■ Material provided ■
···
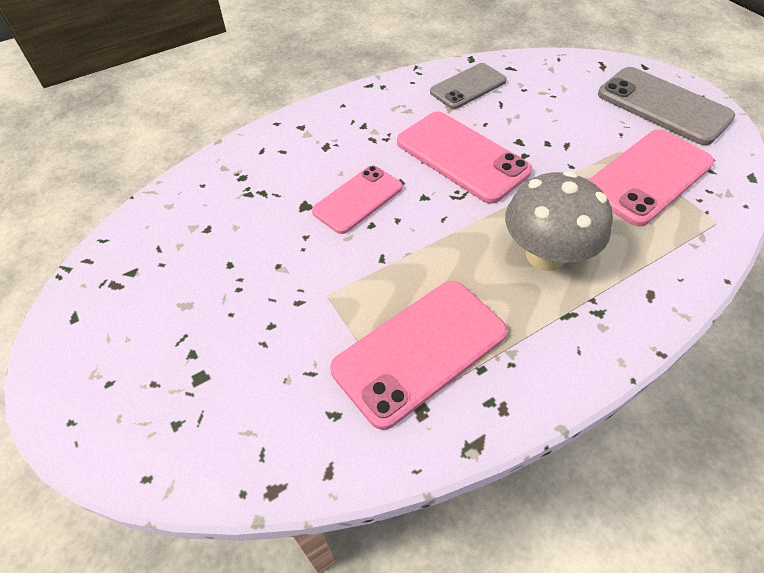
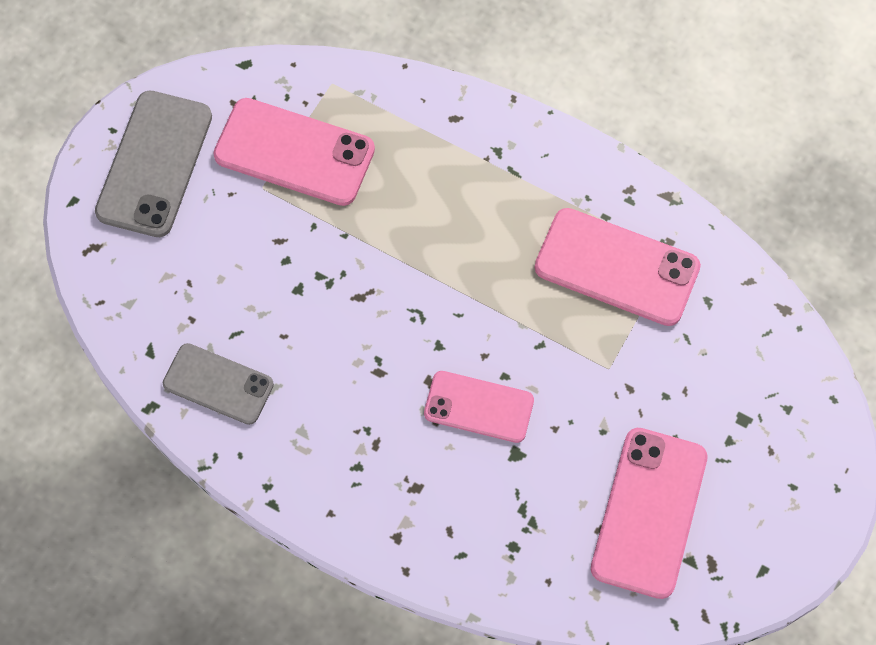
camera: 120 degrees left, 15 degrees up
pink phone [397,111,532,204] -> pink phone moved to [591,428,707,599]
grey mushroom [505,171,613,271] -> none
···
■ What is needed ■
Could the data above be returned in full, exactly, with every image left out?

■ Written reply ■
camera: 120 degrees left, 15 degrees up
pink phone [397,111,532,204] -> pink phone moved to [591,428,707,599]
grey mushroom [505,171,613,271] -> none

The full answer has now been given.